*What you will do*: In the listing below, find the line with "# camera: 20 degrees left, 5 degrees up" and the line with "size,Pyramide [grün],(1036 188),,(837". Repeat those two lines and all lines between them exactly.
(Beginning of Supplied information)
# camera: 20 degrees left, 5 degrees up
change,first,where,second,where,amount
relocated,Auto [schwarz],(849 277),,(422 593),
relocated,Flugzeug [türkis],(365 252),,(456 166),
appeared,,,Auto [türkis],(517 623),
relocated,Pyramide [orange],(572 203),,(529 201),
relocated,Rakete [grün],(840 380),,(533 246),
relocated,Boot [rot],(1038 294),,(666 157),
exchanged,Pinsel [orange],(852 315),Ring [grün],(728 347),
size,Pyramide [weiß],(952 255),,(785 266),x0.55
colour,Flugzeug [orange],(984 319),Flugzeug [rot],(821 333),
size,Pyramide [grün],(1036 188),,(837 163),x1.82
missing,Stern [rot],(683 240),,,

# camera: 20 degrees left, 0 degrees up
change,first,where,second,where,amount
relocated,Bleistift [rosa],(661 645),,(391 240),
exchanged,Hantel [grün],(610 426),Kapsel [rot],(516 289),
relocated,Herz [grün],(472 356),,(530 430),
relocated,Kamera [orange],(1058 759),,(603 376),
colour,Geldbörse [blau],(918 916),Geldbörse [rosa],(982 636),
(End of Supplied information)
(Beginning of Supplied information)
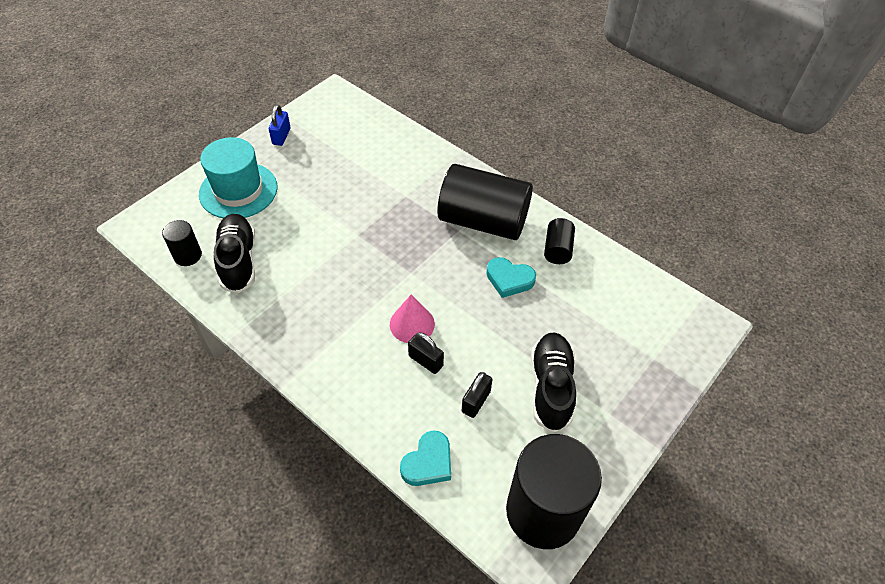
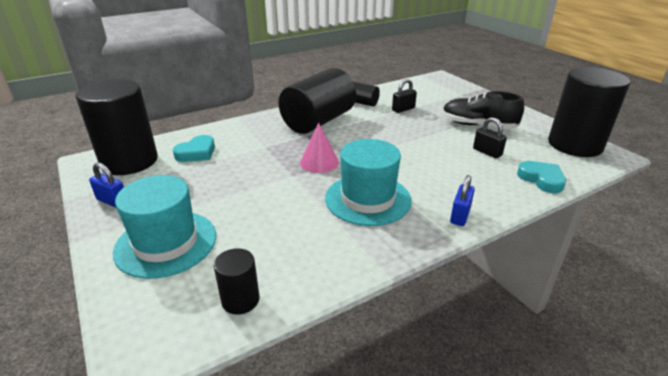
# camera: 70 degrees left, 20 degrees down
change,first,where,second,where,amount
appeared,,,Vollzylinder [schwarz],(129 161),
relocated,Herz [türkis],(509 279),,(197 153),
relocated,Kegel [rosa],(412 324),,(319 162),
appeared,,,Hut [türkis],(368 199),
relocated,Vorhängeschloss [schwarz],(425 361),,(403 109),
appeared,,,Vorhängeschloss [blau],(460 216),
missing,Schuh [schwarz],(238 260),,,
(End of Supplied information)
*Exercise output*:
# camera: 20 degrees left, 5 degrees up
change,first,where,second,where,amount
relocated,Auto [schwarz],(849 277),,(422 593),
relocated,Flugzeug [türkis],(365 252),,(456 166),
appeared,,,Auto [türkis],(517 623),
relocated,Pyramide [orange],(572 203),,(529 201),
relocated,Rakete [grün],(840 380),,(533 246),
relocated,Boot [rot],(1038 294),,(666 157),
exchanged,Pinsel [orange],(852 315),Ring [grün],(728 347),
size,Pyramide [weiß],(952 255),,(785 266),x0.55
colour,Flugzeug [orange],(984 319),Flugzeug [rot],(821 333),
size,Pyramide [grün],(1036 188),,(837 163),x1.82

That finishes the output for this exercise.